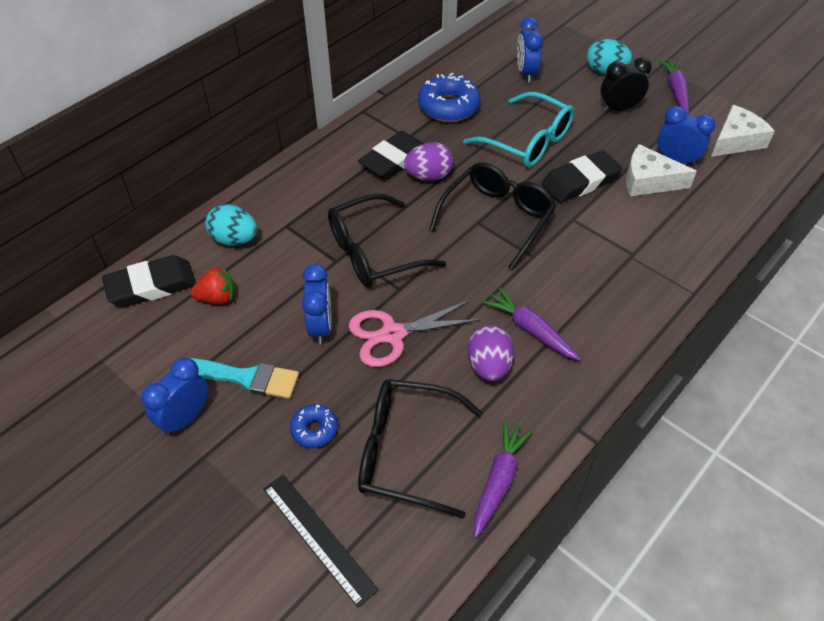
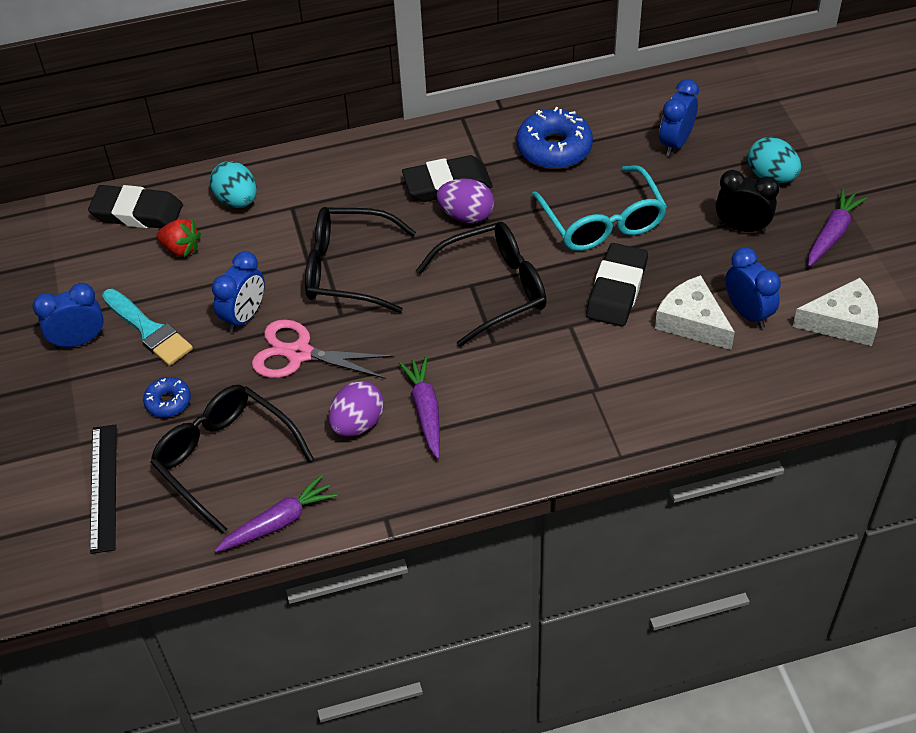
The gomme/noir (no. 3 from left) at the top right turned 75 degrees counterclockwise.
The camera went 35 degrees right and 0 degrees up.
-----
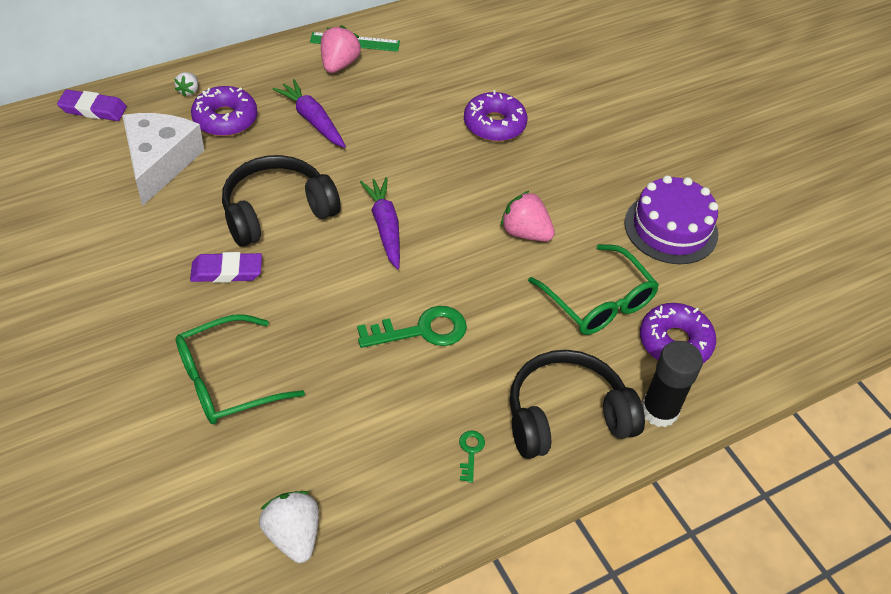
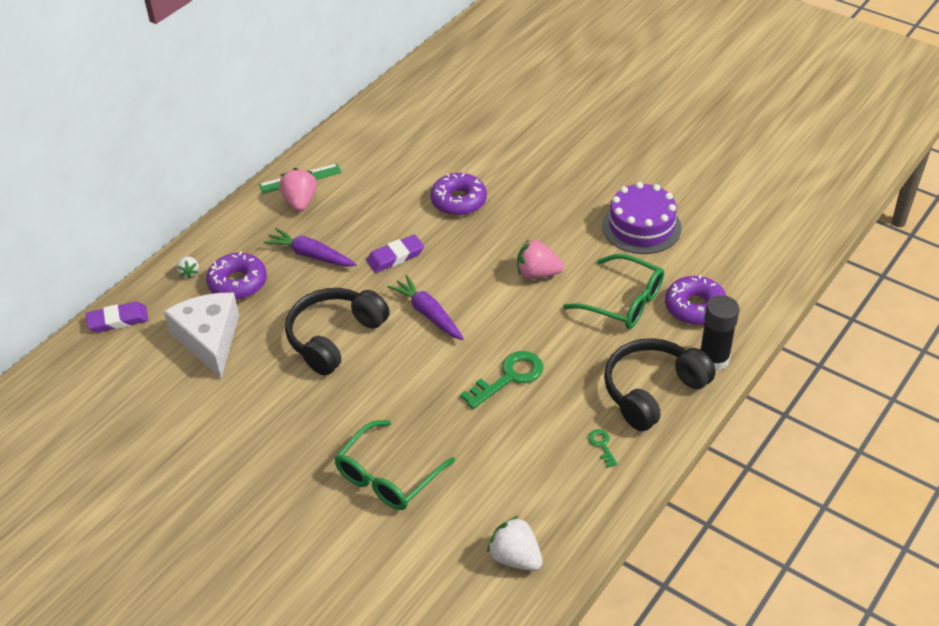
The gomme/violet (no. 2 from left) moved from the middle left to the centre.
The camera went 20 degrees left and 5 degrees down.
-----
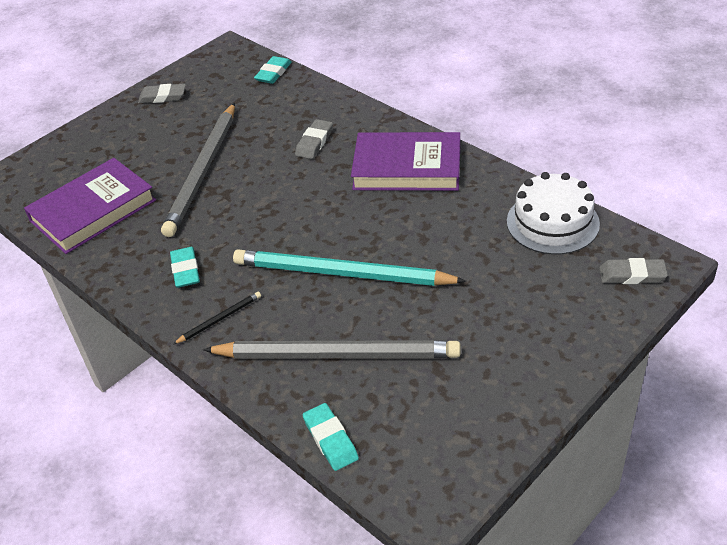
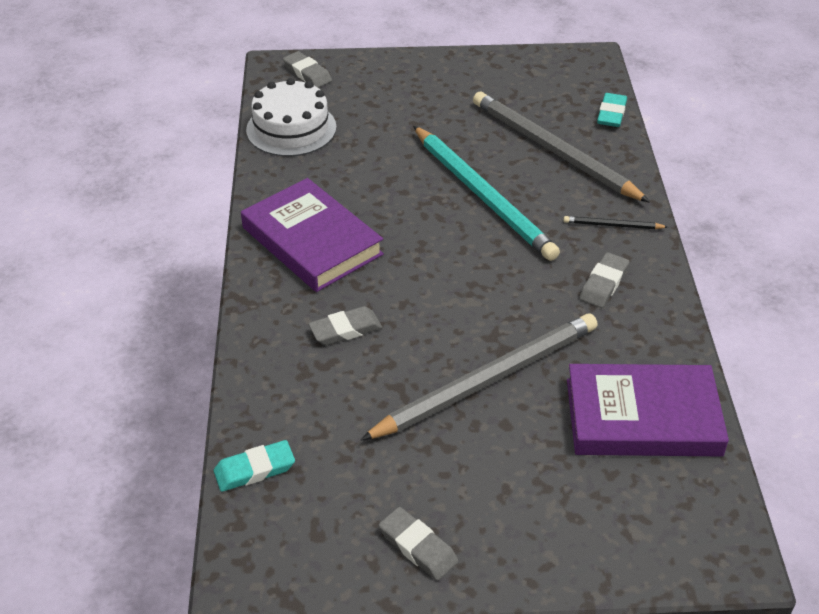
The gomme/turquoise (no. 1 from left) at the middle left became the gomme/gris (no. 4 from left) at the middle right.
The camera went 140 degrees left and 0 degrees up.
-----
- _Task to carry out_
An exact copy of the lines above, from the one containing "The gomme/noir (no." down to the one containing "The camera went 35" and including both, is the whole answer; retype it and nothing else.

- _Task result_
The gomme/noir (no. 3 from left) at the top right turned 75 degrees counterclockwise.
The camera went 35 degrees right and 0 degrees up.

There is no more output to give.